Task instructions - Begin with the line containing "none -> blue plate G7 level 1" and copy each line exactly through the last line of the entries, inclusive.

Object state comparisons -
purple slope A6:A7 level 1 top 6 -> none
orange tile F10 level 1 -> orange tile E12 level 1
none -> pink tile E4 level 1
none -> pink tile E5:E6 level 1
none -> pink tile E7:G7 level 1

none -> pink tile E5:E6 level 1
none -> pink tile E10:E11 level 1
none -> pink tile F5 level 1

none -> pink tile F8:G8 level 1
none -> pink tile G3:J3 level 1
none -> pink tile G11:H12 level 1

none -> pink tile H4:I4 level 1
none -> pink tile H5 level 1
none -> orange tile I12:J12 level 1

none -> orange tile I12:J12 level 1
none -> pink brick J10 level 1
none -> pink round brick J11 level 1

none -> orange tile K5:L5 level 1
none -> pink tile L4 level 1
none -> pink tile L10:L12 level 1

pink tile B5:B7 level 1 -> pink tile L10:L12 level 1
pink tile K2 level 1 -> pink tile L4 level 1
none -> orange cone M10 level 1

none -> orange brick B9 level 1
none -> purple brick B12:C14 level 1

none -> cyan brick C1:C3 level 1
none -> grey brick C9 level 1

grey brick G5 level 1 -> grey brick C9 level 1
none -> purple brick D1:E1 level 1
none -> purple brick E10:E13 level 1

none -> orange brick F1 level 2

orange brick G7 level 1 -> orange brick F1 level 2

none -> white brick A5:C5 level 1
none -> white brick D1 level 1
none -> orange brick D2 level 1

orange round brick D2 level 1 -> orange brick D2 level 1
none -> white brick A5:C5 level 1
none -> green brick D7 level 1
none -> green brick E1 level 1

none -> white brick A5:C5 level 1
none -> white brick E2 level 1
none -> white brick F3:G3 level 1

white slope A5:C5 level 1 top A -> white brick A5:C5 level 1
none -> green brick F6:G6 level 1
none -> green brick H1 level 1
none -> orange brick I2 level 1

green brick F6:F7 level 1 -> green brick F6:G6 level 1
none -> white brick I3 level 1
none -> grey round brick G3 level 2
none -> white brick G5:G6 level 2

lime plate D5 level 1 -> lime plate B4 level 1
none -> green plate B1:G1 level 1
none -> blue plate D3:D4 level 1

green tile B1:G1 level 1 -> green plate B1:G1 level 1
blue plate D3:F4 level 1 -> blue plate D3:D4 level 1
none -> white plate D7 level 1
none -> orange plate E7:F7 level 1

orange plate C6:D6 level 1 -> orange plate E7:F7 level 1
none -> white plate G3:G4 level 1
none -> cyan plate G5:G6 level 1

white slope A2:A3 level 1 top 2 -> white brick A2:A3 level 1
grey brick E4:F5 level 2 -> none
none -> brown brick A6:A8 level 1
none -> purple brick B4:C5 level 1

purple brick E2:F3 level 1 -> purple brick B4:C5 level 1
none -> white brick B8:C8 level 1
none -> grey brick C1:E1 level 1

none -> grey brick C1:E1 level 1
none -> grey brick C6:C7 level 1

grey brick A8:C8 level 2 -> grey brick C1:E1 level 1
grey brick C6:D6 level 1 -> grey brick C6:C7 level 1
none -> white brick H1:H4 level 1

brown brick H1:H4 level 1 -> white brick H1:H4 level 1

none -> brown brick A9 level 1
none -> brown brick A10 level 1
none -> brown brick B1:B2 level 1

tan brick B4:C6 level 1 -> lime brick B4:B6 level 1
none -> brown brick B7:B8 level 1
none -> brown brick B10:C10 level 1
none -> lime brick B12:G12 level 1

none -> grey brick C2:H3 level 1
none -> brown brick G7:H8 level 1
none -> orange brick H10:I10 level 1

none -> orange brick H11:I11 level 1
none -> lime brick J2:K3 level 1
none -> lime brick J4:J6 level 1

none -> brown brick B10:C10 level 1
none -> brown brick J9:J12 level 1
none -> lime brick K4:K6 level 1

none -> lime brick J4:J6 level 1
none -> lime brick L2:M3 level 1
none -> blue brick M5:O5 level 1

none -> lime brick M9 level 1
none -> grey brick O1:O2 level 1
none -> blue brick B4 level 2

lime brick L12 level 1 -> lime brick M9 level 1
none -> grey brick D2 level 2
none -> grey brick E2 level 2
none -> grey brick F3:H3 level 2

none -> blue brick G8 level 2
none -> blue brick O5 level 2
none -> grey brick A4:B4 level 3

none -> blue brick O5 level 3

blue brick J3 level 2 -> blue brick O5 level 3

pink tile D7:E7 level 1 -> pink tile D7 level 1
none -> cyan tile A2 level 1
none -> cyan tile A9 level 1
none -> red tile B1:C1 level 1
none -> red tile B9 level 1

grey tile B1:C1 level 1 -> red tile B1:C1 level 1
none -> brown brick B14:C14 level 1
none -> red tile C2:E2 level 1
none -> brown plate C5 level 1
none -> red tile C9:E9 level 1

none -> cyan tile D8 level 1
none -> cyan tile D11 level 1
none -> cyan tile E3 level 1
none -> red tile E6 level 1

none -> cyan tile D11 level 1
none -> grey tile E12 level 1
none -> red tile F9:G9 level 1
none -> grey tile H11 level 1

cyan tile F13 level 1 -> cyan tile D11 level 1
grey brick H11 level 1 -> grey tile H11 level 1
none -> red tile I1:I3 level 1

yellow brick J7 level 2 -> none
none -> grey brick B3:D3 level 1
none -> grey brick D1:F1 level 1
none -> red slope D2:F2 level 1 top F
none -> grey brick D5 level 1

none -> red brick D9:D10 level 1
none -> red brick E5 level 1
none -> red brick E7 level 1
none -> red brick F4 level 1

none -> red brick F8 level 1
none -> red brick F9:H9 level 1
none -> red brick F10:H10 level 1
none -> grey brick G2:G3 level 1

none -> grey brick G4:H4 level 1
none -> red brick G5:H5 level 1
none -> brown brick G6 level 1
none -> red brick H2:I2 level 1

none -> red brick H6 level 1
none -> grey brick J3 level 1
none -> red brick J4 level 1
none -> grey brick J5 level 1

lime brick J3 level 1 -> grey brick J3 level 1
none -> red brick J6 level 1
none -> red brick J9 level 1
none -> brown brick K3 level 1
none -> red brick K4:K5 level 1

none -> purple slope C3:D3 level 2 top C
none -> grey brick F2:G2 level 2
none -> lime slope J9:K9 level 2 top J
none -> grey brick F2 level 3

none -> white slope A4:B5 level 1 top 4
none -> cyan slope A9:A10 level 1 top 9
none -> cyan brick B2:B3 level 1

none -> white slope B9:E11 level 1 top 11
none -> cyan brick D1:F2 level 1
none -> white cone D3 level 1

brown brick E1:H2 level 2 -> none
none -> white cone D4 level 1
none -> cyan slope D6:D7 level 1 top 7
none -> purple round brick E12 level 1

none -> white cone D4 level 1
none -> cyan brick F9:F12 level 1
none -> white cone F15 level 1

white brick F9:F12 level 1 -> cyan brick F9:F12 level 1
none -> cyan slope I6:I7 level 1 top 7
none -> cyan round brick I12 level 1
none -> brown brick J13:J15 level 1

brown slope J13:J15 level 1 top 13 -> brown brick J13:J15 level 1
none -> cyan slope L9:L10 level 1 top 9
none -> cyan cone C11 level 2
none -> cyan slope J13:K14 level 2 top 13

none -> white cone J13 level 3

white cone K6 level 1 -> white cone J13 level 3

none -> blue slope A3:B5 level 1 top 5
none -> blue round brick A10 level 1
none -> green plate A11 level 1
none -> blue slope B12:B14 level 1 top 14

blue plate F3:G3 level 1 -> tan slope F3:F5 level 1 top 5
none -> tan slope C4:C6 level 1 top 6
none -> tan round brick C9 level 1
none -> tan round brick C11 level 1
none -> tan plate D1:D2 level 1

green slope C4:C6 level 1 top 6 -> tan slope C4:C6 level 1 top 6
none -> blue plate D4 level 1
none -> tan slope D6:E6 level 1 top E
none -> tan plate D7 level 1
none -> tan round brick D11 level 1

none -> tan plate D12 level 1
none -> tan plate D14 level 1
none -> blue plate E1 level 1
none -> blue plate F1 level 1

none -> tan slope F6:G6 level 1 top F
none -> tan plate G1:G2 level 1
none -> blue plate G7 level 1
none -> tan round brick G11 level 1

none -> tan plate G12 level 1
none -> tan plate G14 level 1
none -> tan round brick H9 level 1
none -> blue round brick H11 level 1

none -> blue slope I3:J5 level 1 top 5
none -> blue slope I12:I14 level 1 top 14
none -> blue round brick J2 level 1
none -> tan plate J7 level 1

Answer space -
none -> blue plate G7 level 1
none -> tan round brick G11 level 1

none -> tan plate G12 level 1
none -> tan plate G14 level 1
none -> tan round brick H9 level 1
none -> blue round brick H11 level 1

none -> blue slope I3:J5 level 1 top 5
none -> blue slope I12:I14 level 1 top 14
none -> blue round brick J2 level 1
none -> tan plate J7 level 1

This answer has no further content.